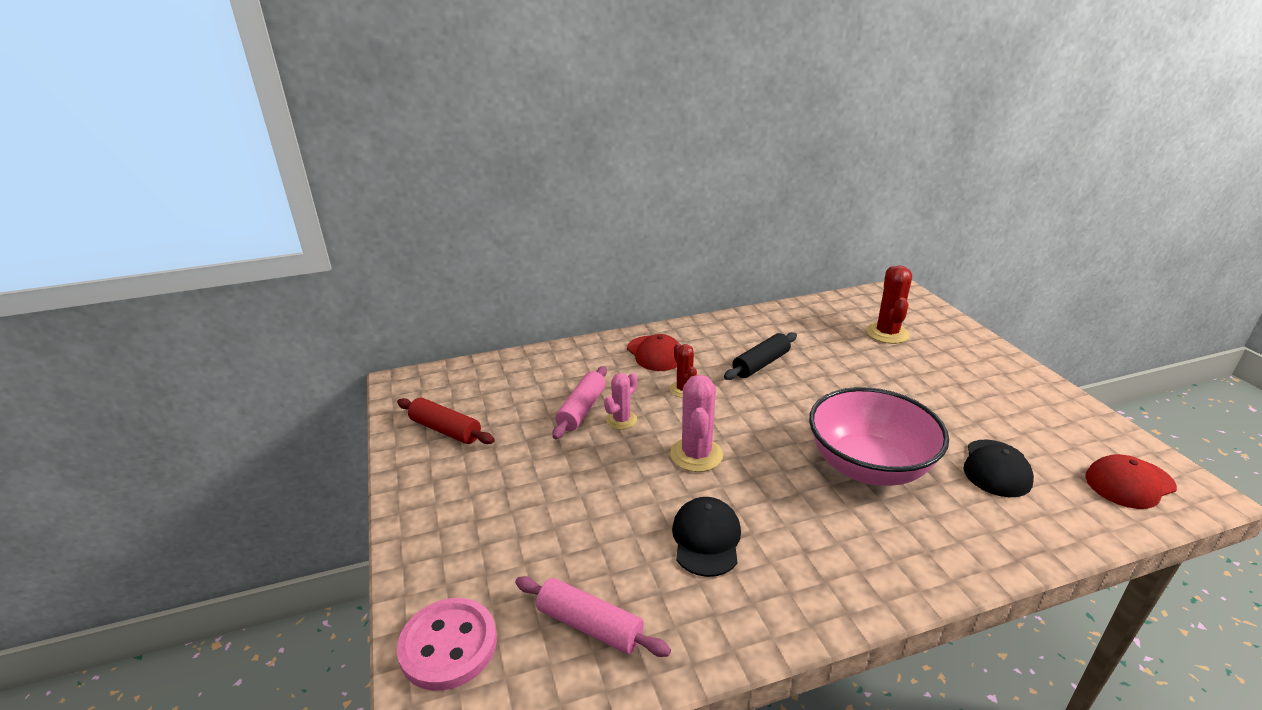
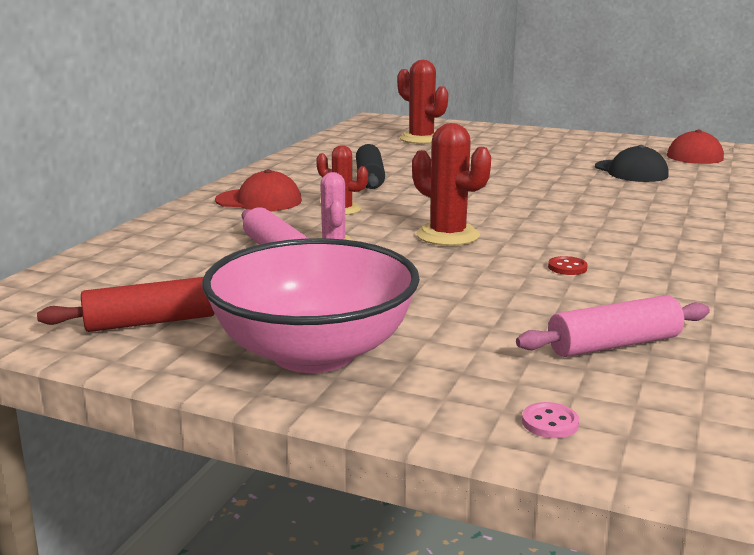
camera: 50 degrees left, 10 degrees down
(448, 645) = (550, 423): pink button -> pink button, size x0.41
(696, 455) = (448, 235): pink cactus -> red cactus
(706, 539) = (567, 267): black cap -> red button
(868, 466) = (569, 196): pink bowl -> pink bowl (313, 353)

-----

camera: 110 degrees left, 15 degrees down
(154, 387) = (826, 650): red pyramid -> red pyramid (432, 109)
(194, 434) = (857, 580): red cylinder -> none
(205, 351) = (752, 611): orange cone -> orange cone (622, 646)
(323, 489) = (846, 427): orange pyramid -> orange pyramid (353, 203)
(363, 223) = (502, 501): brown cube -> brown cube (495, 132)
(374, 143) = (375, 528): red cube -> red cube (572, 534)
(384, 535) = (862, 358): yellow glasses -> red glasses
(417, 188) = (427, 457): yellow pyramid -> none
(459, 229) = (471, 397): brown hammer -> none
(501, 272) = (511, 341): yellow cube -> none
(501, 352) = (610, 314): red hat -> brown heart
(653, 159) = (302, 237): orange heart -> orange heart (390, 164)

-----

Your goal
Output the lines of the records above exactly as they appear, from the line containing "(384, 535) = (862, 358): yellow" through the line containing "(653, 159) = (302, 237): orange".

Answer section
(384, 535) = (862, 358): yellow glasses -> red glasses
(417, 188) = (427, 457): yellow pyramid -> none
(459, 229) = (471, 397): brown hammer -> none
(501, 272) = (511, 341): yellow cube -> none
(501, 352) = (610, 314): red hat -> brown heart
(653, 159) = (302, 237): orange heart -> orange heart (390, 164)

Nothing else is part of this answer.